**Task item**. Filter these entries so that only lines with the word "none" remain.

**Extracted entries**.
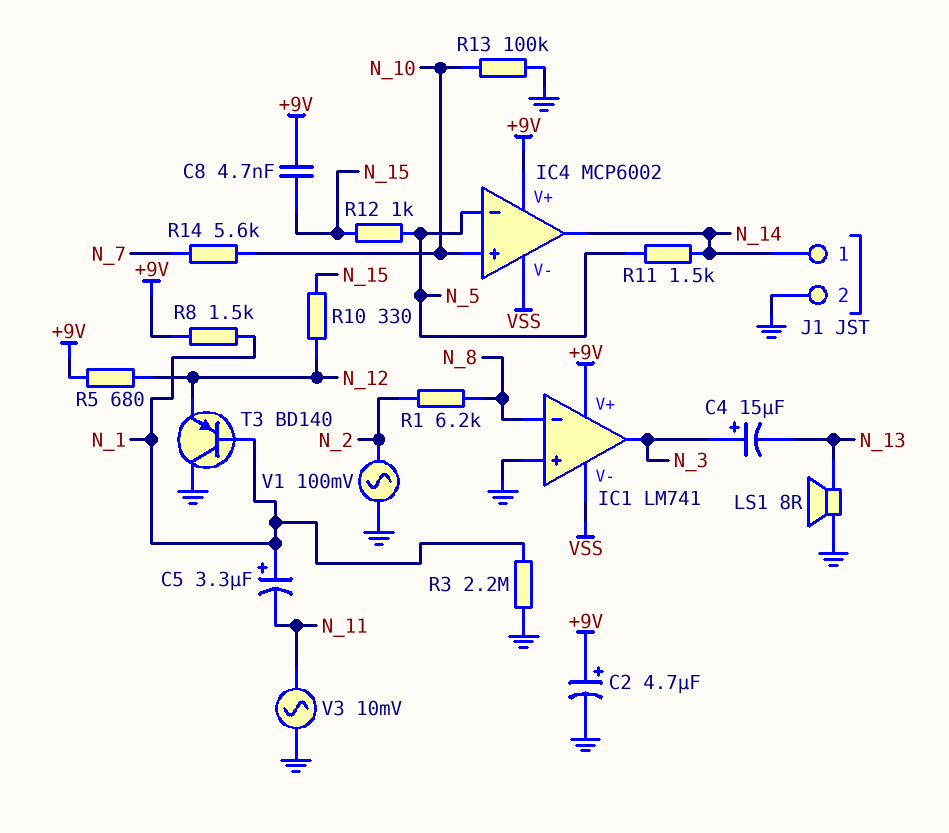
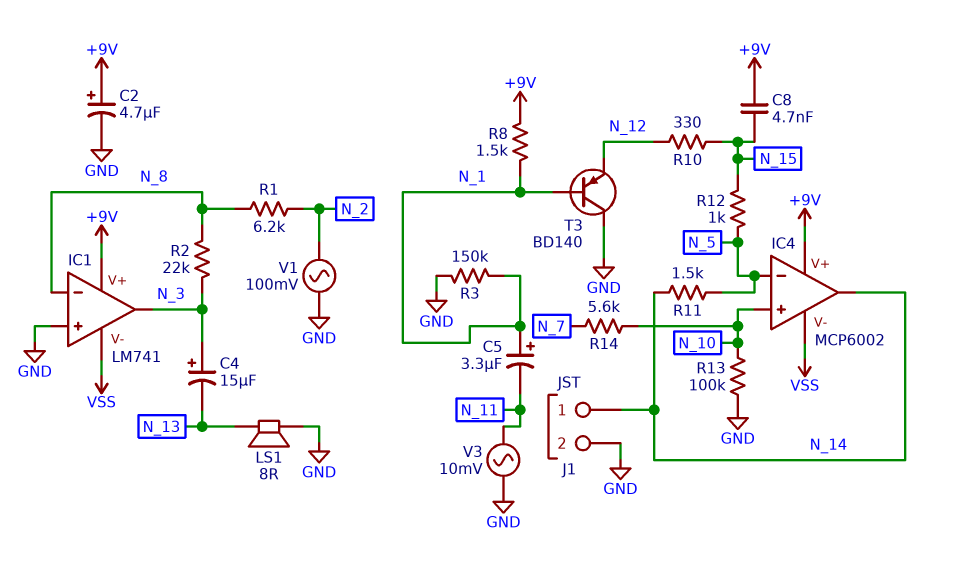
R2: none -> 22k (N_3, N_8)
R3: 2.2M (GND, N_1) -> 150k (GND, N_1)
R5: 680 (+9V, N_12) -> none

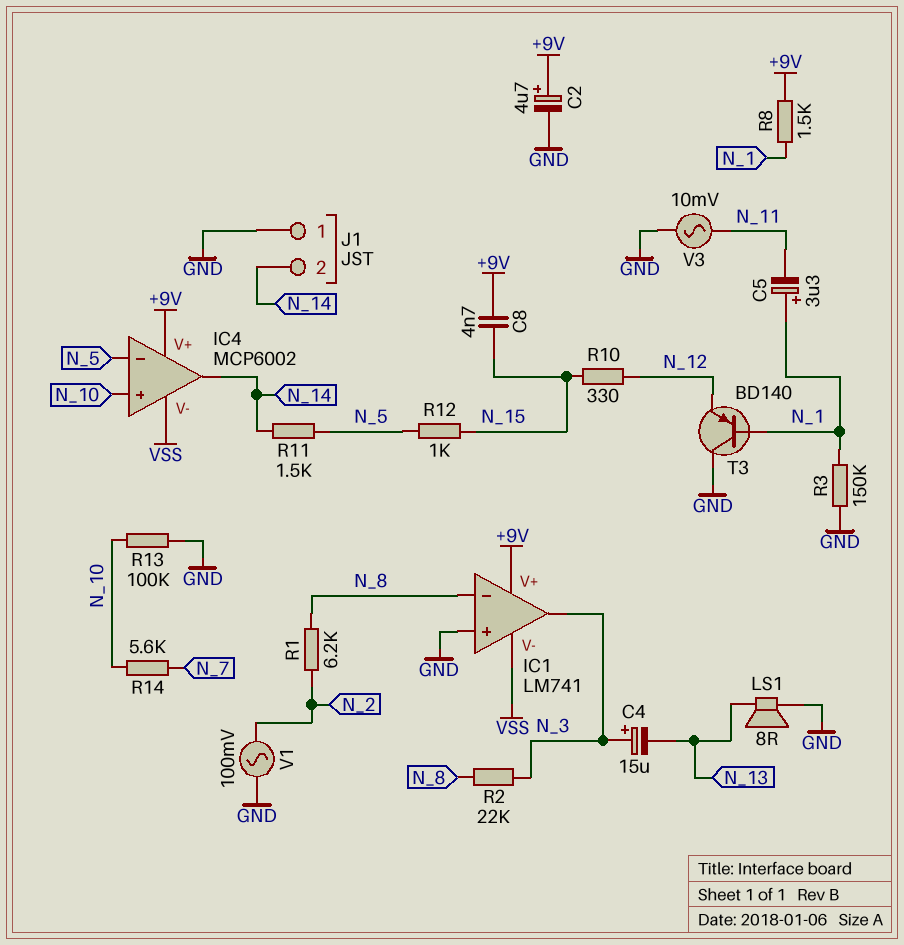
J1 pin 1: N_14 -> GND
J1 pin 2: GND -> N_14

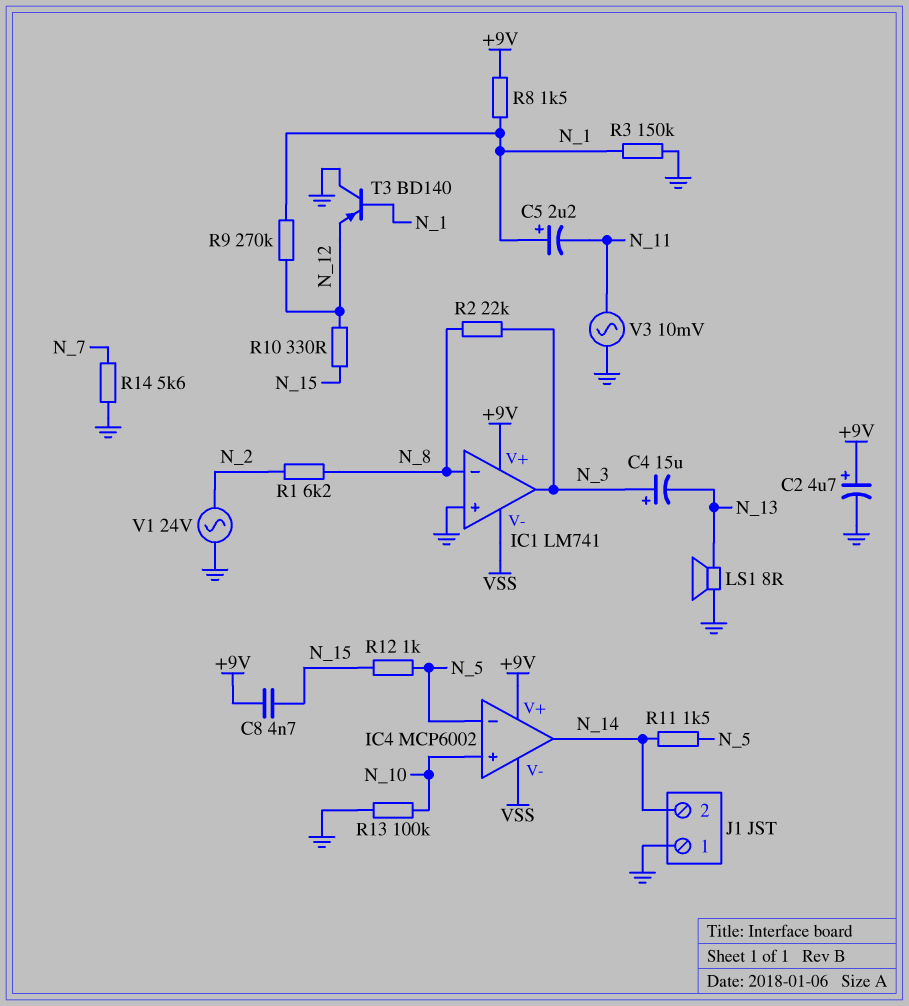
C5: 3.3uF (plus N_1, minus N_11) -> 2.2uF (plus N_1, minus N_11)
R9: none -> 270k (N_1, N_12)
R14: 5.6k (N_7, N_10) -> 5.6k (GND, N_7)
V1: AC 100mV (GND, N_2) -> AC 24V (GND, N_2)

**Response below**.
R2: none -> 22k (N_3, N_8)
R5: 680 (+9V, N_12) -> none
R9: none -> 270k (N_1, N_12)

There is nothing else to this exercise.